◆ Activity: Pictures should be left out while the data beneath this task is written out word for word.

*** Input records ***

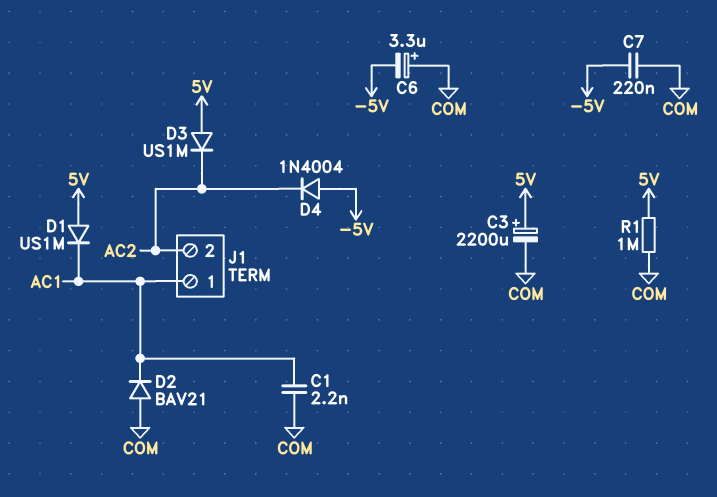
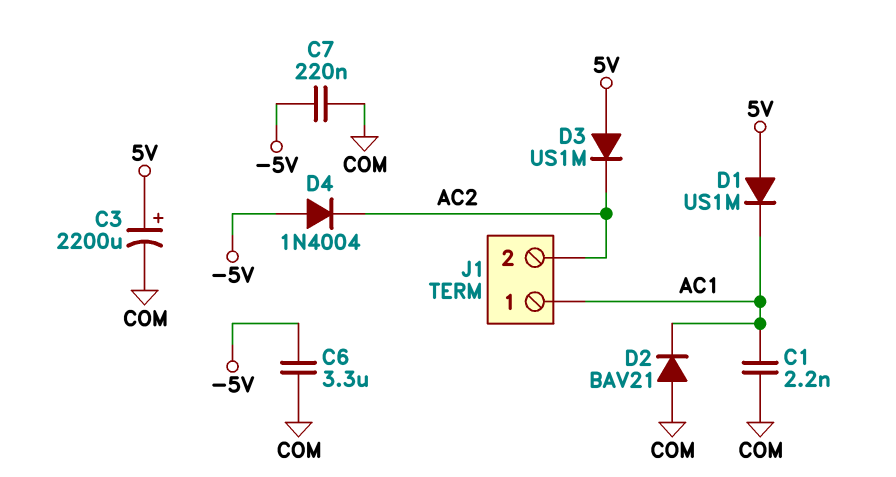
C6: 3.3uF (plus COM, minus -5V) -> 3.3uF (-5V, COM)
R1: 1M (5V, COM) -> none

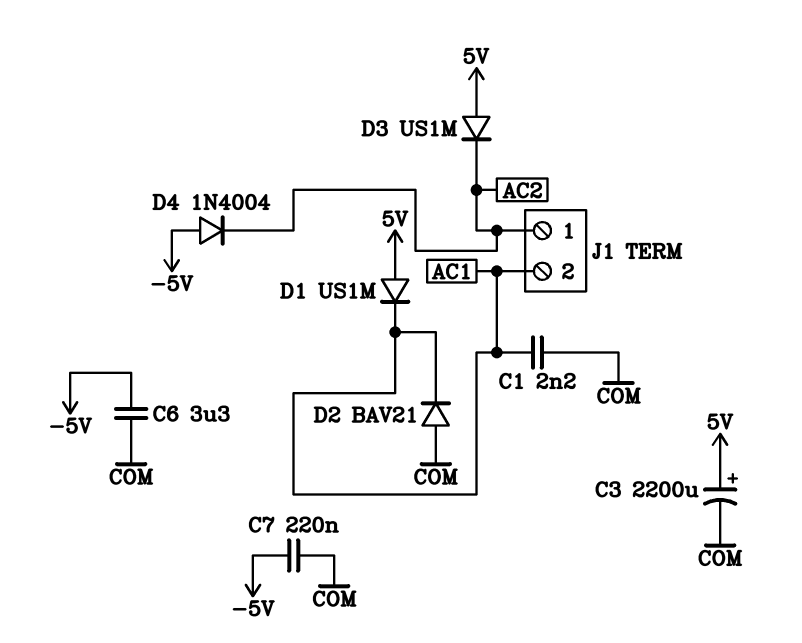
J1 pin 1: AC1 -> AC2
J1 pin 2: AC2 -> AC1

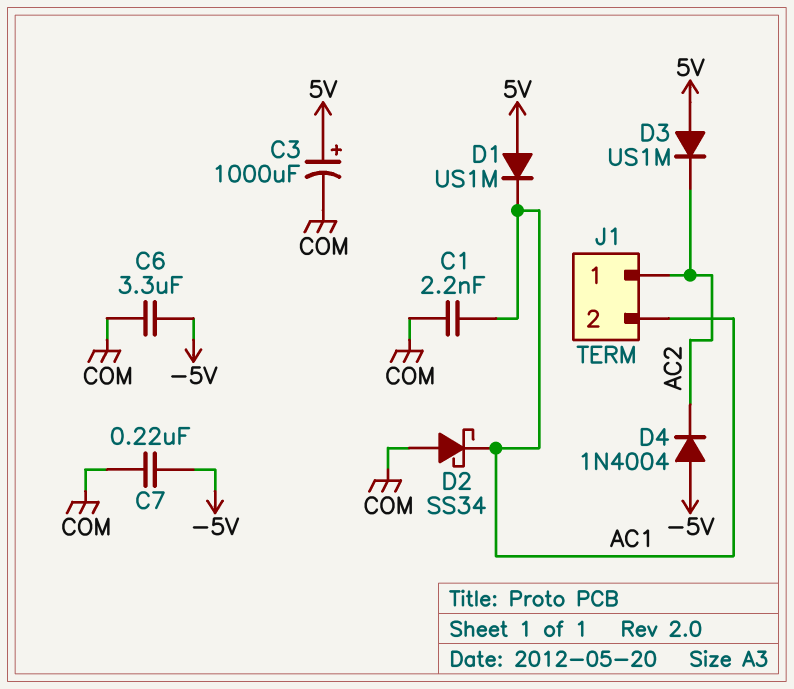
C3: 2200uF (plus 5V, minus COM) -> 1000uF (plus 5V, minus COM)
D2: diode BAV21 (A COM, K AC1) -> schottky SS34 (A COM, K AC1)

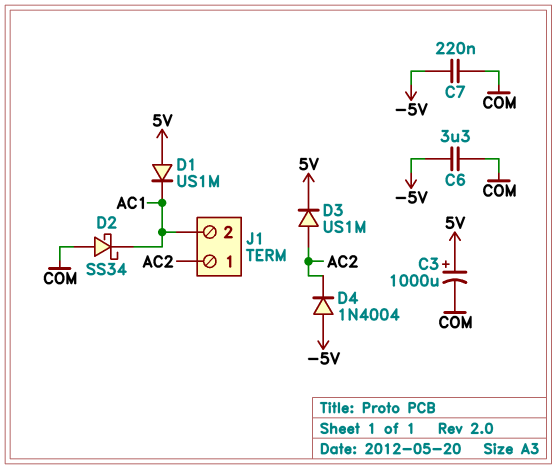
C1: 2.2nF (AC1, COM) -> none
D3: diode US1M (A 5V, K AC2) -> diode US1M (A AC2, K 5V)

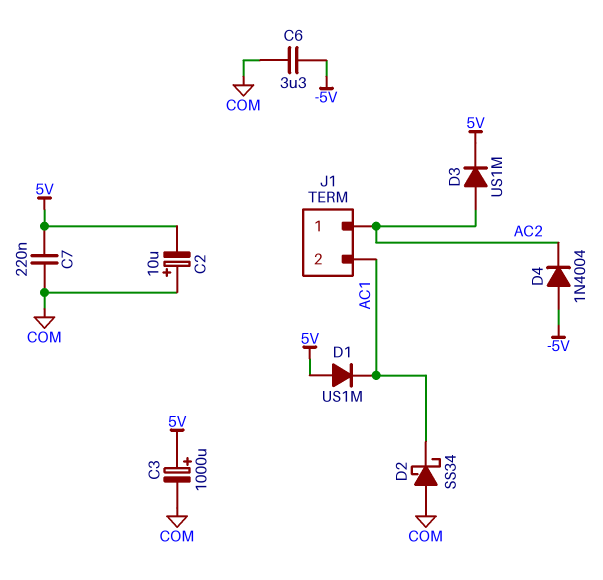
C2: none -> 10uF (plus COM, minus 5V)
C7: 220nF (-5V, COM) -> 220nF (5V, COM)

***

◆ Response to this task:
C6: 3.3uF (plus COM, minus -5V) -> 3.3uF (-5V, COM)
R1: 1M (5V, COM) -> none

J1 pin 1: AC1 -> AC2
J1 pin 2: AC2 -> AC1

C3: 2200uF (plus 5V, minus COM) -> 1000uF (plus 5V, minus COM)
D2: diode BAV21 (A COM, K AC1) -> schottky SS34 (A COM, K AC1)

C1: 2.2nF (AC1, COM) -> none
D3: diode US1M (A 5V, K AC2) -> diode US1M (A AC2, K 5V)

C2: none -> 10uF (plus COM, minus 5V)
C7: 220nF (-5V, COM) -> 220nF (5V, COM)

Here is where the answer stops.